Write out the stretch of lines below that begins at the line with "- missing: golden doughnut" and ends at the line with "- colour: black lorry", including both, exactly as given and nothing more.
━━━ Data in this exercise ━━━
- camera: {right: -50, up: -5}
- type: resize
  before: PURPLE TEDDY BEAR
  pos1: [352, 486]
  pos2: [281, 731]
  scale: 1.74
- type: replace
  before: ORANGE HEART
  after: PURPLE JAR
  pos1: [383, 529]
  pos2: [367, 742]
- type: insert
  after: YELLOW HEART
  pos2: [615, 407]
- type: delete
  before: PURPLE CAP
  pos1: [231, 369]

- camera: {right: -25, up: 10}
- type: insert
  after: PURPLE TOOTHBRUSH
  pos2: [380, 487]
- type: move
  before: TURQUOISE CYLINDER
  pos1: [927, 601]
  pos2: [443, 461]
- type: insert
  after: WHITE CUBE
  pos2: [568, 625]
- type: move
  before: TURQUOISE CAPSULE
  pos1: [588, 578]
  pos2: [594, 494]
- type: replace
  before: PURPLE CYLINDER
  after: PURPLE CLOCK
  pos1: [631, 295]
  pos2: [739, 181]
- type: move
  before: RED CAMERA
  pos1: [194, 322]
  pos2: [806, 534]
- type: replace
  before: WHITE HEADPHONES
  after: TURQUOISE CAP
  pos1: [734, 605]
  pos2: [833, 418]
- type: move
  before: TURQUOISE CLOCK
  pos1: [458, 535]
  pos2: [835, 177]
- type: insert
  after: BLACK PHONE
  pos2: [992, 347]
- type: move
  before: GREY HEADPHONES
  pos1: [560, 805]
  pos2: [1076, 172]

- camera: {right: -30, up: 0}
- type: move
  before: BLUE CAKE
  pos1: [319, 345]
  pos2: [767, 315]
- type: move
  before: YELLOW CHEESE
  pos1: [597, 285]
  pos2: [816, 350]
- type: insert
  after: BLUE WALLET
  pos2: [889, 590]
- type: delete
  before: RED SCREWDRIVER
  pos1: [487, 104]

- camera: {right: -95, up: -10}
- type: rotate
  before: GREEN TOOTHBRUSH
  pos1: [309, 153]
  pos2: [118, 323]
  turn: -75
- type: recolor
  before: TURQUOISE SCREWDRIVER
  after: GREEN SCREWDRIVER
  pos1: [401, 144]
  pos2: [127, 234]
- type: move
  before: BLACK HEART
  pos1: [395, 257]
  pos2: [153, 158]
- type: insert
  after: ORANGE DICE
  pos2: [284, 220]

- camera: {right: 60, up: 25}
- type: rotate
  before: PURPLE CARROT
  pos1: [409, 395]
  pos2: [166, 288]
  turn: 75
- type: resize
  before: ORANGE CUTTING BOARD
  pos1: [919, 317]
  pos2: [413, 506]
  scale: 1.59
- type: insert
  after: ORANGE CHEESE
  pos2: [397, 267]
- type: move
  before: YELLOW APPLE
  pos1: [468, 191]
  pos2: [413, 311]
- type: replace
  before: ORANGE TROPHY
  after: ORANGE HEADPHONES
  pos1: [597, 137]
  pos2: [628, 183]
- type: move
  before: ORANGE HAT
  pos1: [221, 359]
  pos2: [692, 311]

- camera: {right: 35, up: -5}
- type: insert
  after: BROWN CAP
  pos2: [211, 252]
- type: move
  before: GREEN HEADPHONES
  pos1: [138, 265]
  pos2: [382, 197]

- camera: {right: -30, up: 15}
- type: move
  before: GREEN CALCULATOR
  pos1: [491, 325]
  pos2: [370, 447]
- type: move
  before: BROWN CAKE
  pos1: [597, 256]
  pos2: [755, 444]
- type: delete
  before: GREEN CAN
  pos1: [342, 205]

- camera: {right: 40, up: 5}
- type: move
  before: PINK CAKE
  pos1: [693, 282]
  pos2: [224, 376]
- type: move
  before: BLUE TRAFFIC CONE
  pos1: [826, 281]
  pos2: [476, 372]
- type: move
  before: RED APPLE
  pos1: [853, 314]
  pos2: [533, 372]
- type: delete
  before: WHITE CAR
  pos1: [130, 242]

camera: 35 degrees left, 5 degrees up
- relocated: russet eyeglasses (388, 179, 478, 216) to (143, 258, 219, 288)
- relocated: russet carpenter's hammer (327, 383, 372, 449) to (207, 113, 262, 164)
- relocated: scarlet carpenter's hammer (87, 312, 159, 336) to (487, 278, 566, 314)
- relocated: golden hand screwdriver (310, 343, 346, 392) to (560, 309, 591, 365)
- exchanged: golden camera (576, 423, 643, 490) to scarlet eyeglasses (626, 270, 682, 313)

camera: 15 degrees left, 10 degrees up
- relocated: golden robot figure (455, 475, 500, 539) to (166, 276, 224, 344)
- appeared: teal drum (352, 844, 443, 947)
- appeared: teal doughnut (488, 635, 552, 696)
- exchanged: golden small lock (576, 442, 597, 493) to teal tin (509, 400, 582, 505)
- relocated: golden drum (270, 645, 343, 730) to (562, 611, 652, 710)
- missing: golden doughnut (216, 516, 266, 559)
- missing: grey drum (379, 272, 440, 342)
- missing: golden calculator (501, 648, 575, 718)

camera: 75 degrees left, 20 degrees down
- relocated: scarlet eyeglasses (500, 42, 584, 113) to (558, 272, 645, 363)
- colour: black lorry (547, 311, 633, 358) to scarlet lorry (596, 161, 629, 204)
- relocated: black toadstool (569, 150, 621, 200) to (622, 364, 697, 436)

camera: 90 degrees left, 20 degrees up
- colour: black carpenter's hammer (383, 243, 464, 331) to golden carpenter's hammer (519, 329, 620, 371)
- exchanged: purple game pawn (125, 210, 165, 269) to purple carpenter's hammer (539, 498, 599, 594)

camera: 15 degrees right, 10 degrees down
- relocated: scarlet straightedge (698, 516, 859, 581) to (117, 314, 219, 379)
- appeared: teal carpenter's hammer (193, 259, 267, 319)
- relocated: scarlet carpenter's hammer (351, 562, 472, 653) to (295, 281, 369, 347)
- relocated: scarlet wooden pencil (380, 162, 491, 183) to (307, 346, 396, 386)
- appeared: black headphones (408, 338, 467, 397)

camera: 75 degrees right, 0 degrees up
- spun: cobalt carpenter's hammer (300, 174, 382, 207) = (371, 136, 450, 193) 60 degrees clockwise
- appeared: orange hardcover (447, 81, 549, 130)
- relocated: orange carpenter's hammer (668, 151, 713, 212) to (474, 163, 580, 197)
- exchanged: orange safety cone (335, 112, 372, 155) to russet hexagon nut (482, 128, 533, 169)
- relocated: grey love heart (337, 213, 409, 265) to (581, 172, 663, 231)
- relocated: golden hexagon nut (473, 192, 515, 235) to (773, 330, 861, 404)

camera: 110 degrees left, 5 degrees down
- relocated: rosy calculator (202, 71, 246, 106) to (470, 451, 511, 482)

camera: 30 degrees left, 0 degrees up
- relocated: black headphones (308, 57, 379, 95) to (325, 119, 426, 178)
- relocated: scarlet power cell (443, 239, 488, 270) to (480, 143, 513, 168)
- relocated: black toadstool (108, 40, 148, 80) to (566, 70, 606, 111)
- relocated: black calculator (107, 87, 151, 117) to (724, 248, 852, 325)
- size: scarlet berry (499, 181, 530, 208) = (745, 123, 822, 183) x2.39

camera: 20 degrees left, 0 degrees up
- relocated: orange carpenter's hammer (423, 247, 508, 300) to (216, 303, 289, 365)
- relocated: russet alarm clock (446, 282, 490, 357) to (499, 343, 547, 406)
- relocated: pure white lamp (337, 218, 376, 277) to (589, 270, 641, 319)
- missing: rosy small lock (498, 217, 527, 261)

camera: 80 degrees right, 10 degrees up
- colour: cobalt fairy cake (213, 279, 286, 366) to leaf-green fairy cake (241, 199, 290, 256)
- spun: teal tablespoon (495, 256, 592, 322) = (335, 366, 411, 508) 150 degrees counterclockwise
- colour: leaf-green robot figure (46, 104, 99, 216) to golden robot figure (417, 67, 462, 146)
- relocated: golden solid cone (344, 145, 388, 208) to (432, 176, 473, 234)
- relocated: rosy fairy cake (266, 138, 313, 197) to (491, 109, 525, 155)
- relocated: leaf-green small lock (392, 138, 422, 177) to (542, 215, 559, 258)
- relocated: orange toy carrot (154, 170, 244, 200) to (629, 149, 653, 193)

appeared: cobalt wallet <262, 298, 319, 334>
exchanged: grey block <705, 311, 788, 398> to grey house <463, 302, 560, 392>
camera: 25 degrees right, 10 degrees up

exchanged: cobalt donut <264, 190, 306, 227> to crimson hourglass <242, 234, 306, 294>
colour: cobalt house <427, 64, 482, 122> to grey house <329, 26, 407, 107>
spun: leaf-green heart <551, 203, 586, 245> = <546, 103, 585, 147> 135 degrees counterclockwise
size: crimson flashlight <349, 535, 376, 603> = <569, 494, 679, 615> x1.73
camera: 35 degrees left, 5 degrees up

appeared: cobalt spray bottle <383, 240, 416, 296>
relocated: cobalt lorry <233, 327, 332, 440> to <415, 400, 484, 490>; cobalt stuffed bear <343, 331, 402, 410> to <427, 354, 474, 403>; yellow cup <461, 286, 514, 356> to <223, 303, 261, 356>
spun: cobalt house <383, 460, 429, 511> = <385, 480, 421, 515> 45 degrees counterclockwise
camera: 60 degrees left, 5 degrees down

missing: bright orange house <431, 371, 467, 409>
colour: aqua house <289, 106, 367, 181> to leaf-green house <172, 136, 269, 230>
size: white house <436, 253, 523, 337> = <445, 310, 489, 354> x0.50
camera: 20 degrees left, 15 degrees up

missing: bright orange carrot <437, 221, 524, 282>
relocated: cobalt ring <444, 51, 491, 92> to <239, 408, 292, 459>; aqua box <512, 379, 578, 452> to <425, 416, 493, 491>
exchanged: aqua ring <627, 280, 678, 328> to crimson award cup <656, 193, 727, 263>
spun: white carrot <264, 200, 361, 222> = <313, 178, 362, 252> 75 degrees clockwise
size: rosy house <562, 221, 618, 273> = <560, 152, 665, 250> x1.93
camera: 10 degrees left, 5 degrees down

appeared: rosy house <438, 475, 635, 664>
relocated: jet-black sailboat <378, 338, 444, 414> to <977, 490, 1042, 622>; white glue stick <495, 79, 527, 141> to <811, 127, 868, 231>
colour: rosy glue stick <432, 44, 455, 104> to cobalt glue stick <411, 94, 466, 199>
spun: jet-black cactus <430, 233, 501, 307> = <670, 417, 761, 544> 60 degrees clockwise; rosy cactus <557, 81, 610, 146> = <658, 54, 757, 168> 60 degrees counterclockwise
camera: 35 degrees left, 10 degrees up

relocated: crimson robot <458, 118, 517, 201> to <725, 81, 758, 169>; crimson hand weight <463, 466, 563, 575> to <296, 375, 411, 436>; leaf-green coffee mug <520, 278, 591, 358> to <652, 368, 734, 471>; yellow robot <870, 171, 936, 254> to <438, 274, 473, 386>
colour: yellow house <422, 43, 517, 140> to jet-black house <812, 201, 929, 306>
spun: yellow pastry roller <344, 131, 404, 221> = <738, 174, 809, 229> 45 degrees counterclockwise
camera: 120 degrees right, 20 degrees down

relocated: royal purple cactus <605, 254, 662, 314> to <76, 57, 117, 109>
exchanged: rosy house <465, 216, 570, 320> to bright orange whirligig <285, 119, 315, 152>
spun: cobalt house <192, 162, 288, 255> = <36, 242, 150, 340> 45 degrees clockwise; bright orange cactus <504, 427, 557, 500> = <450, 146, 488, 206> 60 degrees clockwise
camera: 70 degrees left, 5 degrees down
━━━
• **Answer for this exercise**:
- missing: golden doughnut (216, 516, 266, 559)
- missing: grey drum (379, 272, 440, 342)
- missing: golden calculator (501, 648, 575, 718)

camera: 75 degrees left, 20 degrees down
- relocated: scarlet eyeglasses (500, 42, 584, 113) to (558, 272, 645, 363)
- colour: black lorry (547, 311, 633, 358) to scarlet lorry (596, 161, 629, 204)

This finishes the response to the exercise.